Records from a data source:

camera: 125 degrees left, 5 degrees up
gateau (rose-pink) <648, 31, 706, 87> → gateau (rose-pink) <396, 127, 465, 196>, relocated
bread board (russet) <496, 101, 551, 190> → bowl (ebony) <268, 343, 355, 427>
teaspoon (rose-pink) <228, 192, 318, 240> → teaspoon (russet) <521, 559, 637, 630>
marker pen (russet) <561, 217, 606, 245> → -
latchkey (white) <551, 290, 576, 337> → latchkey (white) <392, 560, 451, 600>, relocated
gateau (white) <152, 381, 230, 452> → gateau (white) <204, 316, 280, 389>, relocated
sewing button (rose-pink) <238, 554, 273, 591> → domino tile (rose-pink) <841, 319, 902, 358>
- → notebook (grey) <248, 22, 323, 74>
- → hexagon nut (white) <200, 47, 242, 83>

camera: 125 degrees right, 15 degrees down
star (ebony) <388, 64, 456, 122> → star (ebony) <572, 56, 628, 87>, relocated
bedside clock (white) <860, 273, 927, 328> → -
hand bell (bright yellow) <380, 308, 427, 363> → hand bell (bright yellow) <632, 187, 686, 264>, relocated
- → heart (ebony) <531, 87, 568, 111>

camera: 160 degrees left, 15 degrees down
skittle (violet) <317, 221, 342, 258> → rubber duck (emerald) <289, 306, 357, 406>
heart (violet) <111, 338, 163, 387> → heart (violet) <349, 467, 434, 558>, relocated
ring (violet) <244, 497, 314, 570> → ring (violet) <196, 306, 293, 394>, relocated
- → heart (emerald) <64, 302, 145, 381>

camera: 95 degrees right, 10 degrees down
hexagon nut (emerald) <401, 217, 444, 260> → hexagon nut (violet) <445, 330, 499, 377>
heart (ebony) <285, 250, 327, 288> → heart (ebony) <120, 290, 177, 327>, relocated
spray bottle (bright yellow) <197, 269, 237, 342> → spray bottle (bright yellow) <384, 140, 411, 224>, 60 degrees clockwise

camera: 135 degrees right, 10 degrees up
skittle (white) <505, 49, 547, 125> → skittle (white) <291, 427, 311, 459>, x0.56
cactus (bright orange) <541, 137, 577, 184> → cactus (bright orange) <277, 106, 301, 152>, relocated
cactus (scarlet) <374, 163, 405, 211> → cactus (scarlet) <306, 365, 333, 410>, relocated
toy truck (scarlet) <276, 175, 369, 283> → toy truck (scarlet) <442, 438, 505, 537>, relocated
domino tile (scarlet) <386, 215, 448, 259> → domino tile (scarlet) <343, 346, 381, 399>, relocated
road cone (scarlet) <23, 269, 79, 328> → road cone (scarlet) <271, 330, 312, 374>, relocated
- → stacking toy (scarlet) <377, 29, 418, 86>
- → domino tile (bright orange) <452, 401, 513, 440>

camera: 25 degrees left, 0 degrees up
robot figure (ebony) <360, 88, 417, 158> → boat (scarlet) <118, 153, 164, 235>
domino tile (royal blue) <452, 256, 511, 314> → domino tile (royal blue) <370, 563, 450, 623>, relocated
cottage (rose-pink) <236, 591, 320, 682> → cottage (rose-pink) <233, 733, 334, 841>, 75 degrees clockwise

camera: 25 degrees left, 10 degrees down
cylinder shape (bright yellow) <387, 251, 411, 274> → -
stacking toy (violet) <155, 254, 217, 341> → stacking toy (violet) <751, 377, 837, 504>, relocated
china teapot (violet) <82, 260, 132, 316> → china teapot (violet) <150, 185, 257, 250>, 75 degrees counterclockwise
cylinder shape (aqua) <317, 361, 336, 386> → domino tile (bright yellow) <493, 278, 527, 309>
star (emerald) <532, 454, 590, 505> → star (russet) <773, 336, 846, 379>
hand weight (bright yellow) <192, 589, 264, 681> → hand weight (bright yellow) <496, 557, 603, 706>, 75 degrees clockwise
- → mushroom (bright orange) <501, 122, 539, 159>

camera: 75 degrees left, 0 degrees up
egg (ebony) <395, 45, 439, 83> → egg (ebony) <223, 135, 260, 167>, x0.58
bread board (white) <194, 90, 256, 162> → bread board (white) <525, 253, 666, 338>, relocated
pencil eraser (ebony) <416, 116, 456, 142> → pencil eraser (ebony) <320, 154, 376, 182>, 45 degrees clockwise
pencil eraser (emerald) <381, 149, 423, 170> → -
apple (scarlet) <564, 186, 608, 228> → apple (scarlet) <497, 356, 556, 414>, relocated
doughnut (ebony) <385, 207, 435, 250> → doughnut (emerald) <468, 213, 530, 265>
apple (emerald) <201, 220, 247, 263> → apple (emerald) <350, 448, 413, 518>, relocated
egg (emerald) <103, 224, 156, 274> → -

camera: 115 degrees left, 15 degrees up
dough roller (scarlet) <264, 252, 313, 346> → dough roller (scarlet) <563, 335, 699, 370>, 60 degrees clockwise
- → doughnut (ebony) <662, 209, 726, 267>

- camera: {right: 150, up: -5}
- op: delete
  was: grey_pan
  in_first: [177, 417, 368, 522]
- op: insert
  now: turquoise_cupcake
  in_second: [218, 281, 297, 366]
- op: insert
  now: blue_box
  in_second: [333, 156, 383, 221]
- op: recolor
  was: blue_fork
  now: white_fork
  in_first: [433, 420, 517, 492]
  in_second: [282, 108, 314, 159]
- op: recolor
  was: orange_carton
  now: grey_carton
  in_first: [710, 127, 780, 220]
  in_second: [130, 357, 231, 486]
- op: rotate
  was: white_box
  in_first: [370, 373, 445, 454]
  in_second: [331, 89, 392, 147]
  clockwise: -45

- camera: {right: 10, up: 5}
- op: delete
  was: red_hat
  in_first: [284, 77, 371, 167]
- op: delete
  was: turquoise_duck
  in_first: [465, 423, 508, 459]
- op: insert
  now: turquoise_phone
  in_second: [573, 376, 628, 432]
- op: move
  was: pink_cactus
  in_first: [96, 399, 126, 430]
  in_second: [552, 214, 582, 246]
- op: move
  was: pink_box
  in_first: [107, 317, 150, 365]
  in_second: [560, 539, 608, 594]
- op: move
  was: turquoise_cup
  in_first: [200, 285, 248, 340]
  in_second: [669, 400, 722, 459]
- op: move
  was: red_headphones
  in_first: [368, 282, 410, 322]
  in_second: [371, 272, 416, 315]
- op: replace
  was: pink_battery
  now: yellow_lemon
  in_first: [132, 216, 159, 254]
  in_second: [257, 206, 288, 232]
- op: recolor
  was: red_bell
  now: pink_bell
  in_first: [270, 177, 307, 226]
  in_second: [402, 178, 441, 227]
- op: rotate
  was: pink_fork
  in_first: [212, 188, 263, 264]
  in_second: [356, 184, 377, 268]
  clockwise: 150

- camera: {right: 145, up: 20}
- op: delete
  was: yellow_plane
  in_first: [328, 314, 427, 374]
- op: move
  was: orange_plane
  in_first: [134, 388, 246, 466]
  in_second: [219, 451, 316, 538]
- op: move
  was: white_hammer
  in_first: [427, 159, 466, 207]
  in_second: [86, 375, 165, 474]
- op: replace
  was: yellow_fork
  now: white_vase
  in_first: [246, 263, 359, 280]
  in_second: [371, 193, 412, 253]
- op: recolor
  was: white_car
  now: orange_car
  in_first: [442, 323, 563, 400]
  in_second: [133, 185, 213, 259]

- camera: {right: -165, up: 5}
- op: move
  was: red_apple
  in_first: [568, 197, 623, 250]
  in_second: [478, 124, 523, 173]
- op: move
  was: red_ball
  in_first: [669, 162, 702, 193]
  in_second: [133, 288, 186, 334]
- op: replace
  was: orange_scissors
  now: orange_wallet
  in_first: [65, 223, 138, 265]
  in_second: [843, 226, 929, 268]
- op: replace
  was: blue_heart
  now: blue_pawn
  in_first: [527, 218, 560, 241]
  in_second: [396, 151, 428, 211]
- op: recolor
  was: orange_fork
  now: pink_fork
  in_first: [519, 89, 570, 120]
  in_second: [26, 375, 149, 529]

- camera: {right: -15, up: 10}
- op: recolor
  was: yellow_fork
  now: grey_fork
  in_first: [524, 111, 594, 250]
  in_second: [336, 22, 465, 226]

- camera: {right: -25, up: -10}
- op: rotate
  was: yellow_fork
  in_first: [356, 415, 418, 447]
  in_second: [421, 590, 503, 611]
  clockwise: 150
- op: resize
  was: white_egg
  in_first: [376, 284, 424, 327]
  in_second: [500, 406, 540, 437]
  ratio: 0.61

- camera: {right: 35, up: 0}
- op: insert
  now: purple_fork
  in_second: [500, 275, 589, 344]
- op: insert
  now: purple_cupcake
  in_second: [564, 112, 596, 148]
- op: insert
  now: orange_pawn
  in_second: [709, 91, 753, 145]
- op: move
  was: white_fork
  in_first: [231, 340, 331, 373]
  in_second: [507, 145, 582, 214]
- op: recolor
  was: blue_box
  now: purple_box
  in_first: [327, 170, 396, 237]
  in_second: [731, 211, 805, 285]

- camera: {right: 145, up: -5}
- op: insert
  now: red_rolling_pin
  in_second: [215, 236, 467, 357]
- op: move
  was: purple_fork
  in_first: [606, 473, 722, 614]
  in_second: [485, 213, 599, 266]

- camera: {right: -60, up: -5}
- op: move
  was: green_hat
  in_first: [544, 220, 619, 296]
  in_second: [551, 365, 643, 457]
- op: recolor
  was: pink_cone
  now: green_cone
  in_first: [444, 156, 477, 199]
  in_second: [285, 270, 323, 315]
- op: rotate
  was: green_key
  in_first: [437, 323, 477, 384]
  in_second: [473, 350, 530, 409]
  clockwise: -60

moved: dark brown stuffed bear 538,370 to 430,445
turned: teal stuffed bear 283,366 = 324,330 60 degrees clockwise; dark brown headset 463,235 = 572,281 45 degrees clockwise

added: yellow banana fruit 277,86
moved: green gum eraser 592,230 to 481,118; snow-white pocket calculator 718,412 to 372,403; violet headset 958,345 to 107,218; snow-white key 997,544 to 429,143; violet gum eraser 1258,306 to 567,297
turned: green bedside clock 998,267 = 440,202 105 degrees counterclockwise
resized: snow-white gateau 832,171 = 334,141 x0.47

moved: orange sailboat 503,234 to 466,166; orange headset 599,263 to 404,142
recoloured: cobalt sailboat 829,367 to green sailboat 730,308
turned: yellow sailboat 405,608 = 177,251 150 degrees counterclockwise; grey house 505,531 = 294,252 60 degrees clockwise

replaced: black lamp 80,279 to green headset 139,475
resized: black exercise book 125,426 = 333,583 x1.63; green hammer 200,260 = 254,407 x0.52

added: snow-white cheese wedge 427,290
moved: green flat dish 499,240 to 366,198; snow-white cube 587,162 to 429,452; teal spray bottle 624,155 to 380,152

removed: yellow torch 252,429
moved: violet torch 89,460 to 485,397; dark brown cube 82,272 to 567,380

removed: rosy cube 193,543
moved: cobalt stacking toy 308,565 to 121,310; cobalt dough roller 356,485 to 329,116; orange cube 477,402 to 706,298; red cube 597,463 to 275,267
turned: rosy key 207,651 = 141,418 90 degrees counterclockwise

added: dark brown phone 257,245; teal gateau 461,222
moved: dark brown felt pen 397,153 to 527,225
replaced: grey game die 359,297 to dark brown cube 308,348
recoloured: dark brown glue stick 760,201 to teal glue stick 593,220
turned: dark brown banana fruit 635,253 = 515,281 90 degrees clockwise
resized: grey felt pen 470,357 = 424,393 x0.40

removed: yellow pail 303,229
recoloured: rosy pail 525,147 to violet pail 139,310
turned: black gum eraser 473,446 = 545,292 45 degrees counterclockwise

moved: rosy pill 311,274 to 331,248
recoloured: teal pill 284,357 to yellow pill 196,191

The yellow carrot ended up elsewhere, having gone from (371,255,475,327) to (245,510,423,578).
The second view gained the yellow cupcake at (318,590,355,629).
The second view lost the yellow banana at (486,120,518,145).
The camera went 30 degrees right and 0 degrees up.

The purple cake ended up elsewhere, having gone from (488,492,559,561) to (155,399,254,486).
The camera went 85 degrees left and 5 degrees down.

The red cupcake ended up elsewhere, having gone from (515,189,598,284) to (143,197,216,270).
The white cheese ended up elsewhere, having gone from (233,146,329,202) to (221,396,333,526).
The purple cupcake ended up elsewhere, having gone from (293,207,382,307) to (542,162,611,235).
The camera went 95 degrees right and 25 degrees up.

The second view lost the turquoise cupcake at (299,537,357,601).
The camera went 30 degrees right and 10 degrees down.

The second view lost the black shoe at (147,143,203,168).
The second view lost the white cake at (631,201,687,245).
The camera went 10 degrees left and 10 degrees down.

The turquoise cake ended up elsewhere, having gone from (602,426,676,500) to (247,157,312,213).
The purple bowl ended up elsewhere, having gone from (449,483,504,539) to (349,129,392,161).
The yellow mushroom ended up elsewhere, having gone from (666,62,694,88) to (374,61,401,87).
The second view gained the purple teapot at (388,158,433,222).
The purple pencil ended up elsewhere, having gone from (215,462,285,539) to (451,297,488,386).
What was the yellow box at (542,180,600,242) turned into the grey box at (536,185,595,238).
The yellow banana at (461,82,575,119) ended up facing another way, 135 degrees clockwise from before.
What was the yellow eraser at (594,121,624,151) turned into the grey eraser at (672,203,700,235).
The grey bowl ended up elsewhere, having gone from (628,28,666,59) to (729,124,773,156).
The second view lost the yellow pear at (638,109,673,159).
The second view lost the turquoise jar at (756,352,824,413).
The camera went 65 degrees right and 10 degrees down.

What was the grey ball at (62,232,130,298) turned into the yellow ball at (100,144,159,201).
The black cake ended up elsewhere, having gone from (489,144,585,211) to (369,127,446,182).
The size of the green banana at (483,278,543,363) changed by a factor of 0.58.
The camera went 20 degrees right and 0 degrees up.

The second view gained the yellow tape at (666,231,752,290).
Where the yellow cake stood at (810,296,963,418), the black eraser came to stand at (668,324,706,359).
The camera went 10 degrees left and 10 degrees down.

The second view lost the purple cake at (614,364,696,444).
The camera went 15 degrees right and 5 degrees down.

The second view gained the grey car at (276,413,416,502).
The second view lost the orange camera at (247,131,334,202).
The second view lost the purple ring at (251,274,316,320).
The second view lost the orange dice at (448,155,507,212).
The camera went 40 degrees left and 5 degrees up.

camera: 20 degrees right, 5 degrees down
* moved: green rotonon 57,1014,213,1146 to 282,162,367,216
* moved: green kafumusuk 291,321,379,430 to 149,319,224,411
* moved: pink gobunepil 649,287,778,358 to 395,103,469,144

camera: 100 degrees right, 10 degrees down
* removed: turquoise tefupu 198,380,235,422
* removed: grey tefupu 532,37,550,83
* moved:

YOUR ASSIGNMENT:
Only the lines from the line with "649,287,778,358 to 395,103,469,144" to the final line of the entries are to be returned, each exactly as written, both ends included.

RESPONSE TO THIS TASK:
* moved: pink gobunepil 649,287,778,358 to 395,103,469,144

camera: 100 degrees right, 10 degrees down
* removed: turquoise tefupu 198,380,235,422
* removed: grey tefupu 532,37,550,83
* moved:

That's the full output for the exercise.